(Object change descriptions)
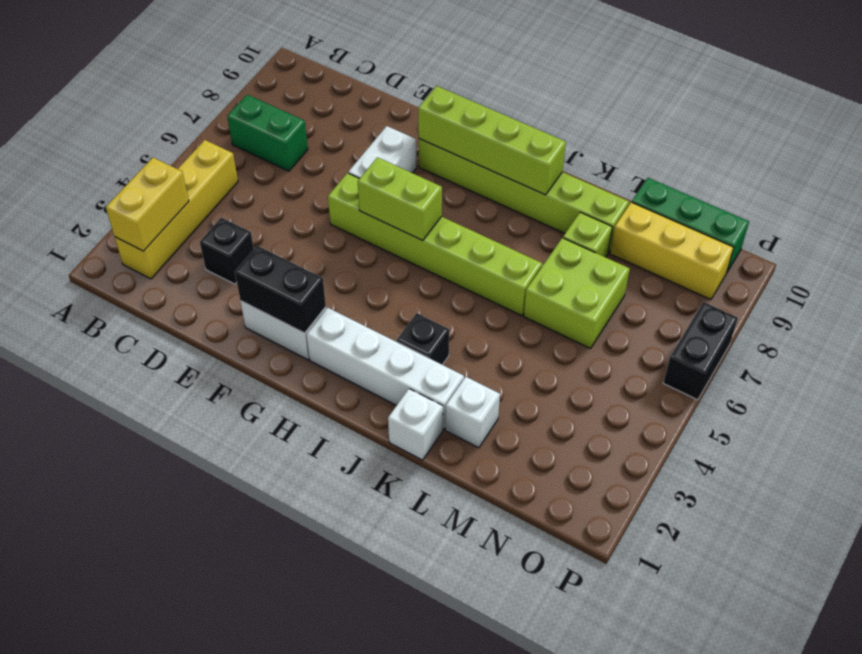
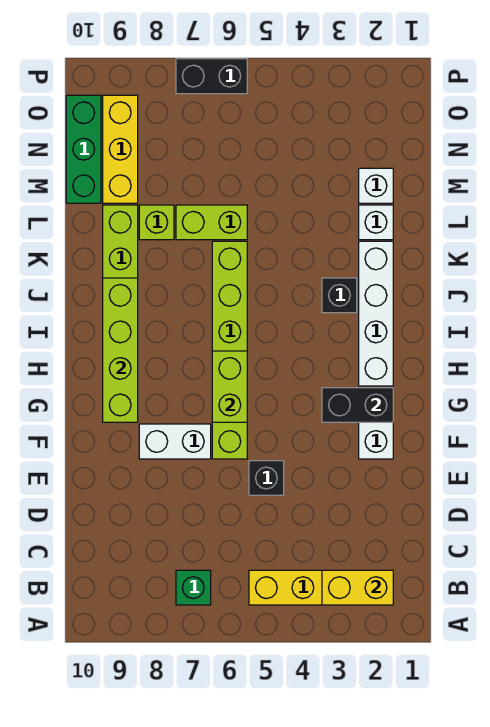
green brick B7:C7 level 1 -> green brick B7 level 1
black brick D3 level 1 -> black brick E5 level 1
black brick F2:G2 level 2 -> black brick G2:G3 level 2
white brick K1 level 1 -> white brick M2 level 1
lime brick L6:M7 level 1 -> lime brick L6:L7 level 1

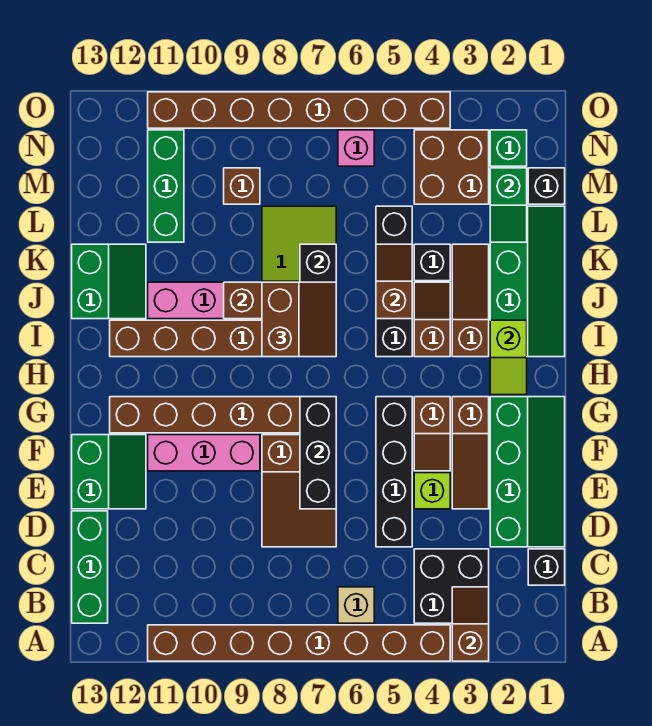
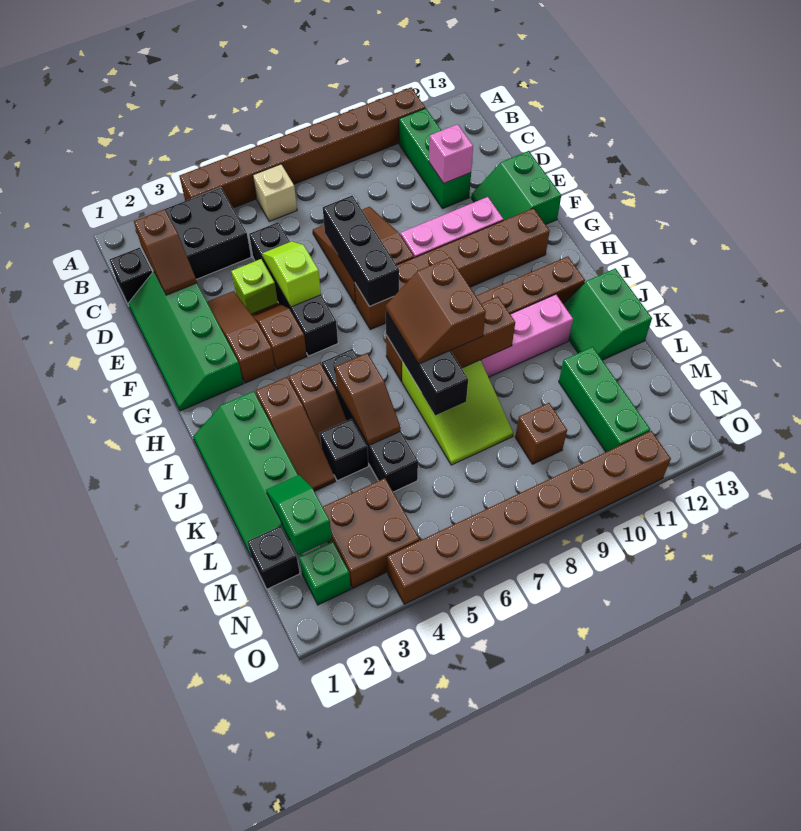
brown slope A3:B3 level 2 top A -> brown slope C2:D2 level 2 top C
green brick B13:D13 level 1 -> green brick B11:D11 level 1
lime slope H2:I2 level 2 top I -> lime slope E5:F5 level 2 top F
pink brick N6 level 1 -> pink brick D11 level 2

> [EXERCISE]: All of the data above is to be repeated exactly, with the pictures left out.

> [ANSWER SECTION]:
green brick B7:C7 level 1 -> green brick B7 level 1
black brick D3 level 1 -> black brick E5 level 1
black brick F2:G2 level 2 -> black brick G2:G3 level 2
white brick K1 level 1 -> white brick M2 level 1
lime brick L6:M7 level 1 -> lime brick L6:L7 level 1

brown slope A3:B3 level 2 top A -> brown slope C2:D2 level 2 top C
green brick B13:D13 level 1 -> green brick B11:D11 level 1
lime slope H2:I2 level 2 top I -> lime slope E5:F5 level 2 top F
pink brick N6 level 1 -> pink brick D11 level 2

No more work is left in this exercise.